● Your assignment
In the copy, every record below must appear exactly as given, and no picture may appear.

____ Exercise input

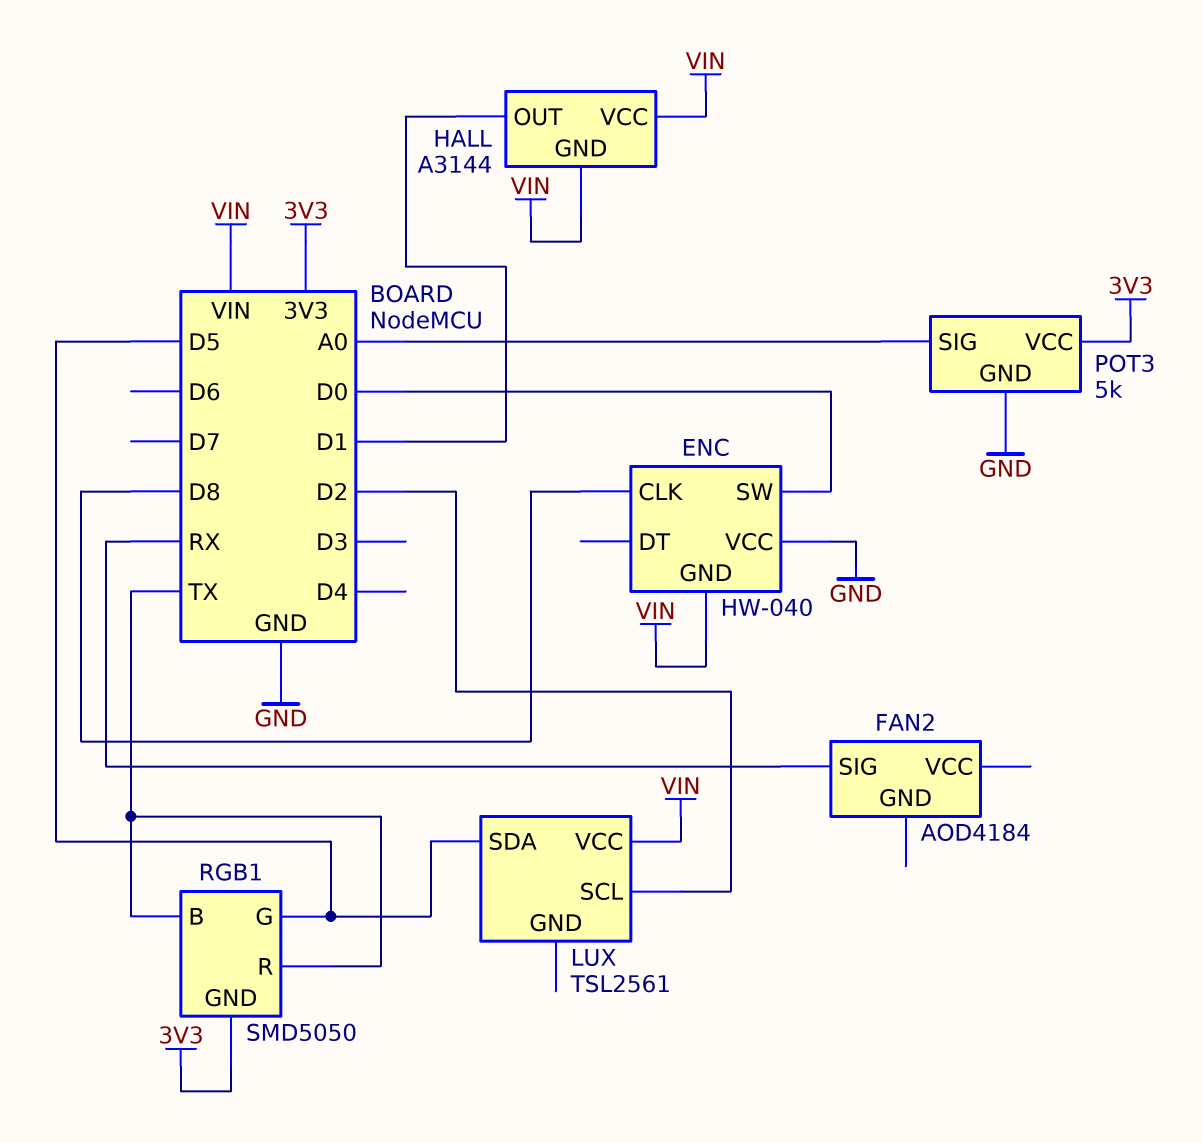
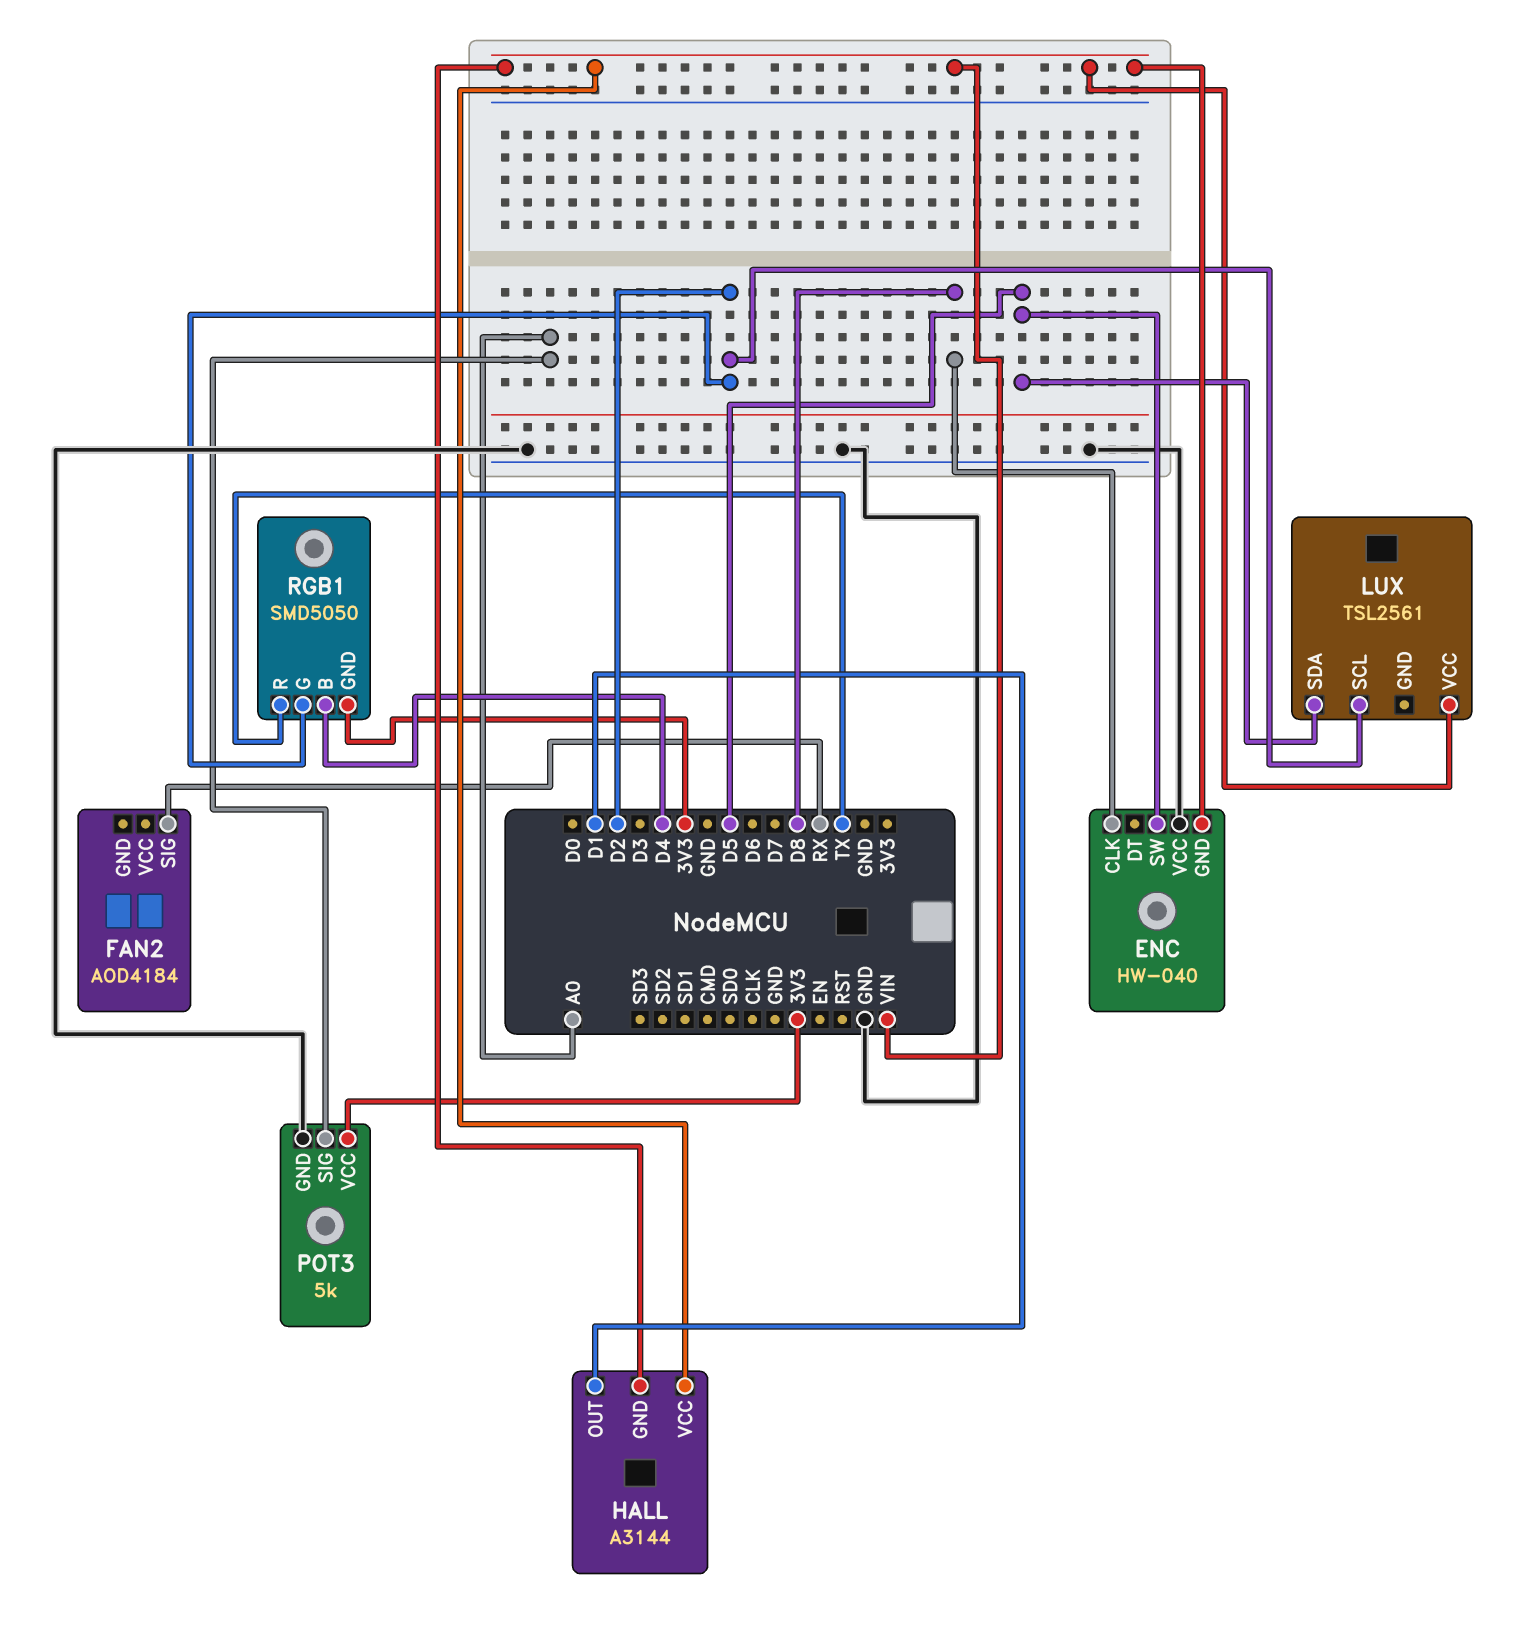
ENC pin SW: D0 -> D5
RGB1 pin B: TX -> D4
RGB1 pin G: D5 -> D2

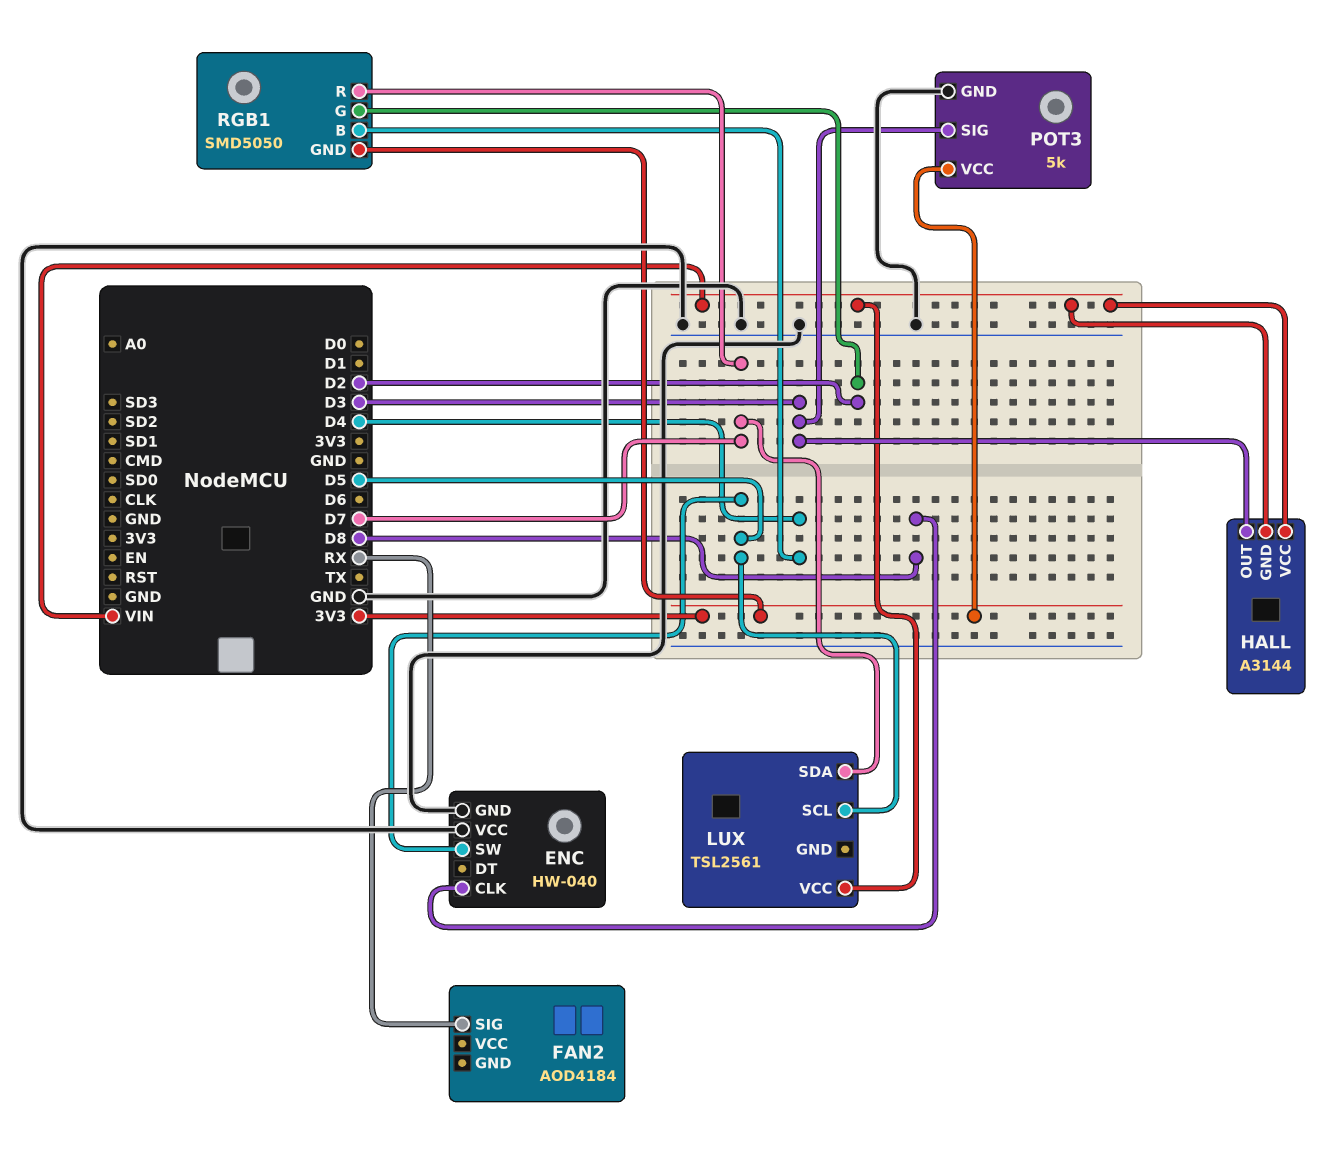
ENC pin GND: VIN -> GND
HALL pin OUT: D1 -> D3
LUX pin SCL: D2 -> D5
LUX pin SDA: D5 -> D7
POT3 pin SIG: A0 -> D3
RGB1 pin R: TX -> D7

________

● Solution to this task
ENC pin SW: D0 -> D5
RGB1 pin B: TX -> D4
RGB1 pin G: D5 -> D2

ENC pin GND: VIN -> GND
HALL pin OUT: D1 -> D3
LUX pin SCL: D2 -> D5
LUX pin SDA: D5 -> D7
POT3 pin SIG: A0 -> D3
RGB1 pin R: TX -> D7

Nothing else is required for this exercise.